[Data section]:
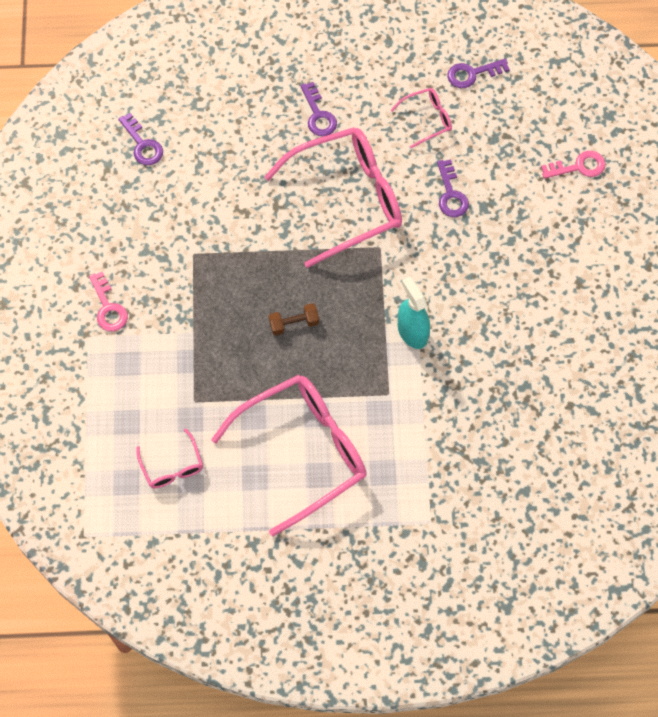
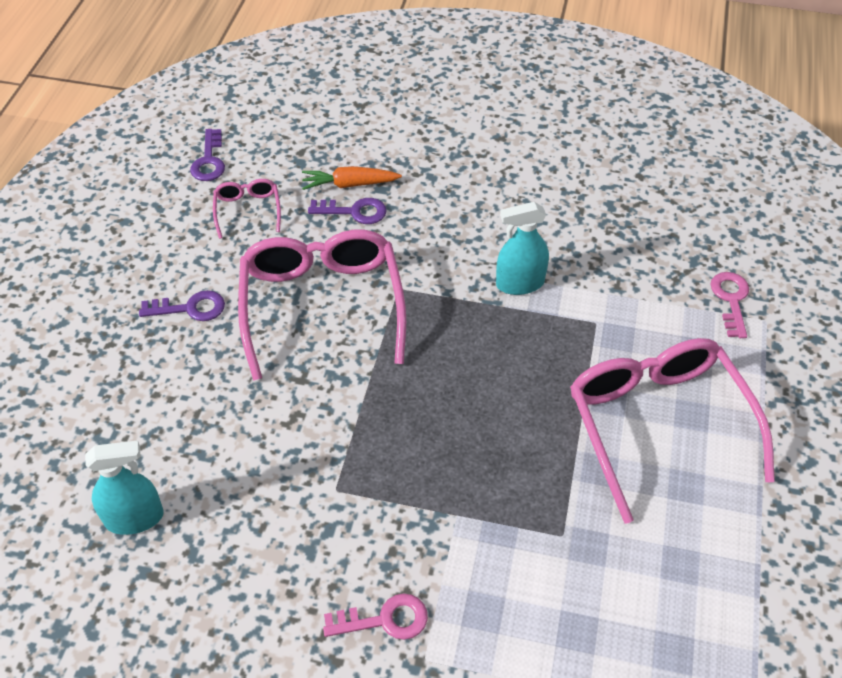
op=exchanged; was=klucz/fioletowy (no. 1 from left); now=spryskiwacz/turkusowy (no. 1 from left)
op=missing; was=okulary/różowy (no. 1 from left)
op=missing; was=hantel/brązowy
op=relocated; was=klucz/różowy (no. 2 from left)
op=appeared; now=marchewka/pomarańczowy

[Task]: Number of lines above that include "missing": state it and nothing else.

[Exercise answer]: 2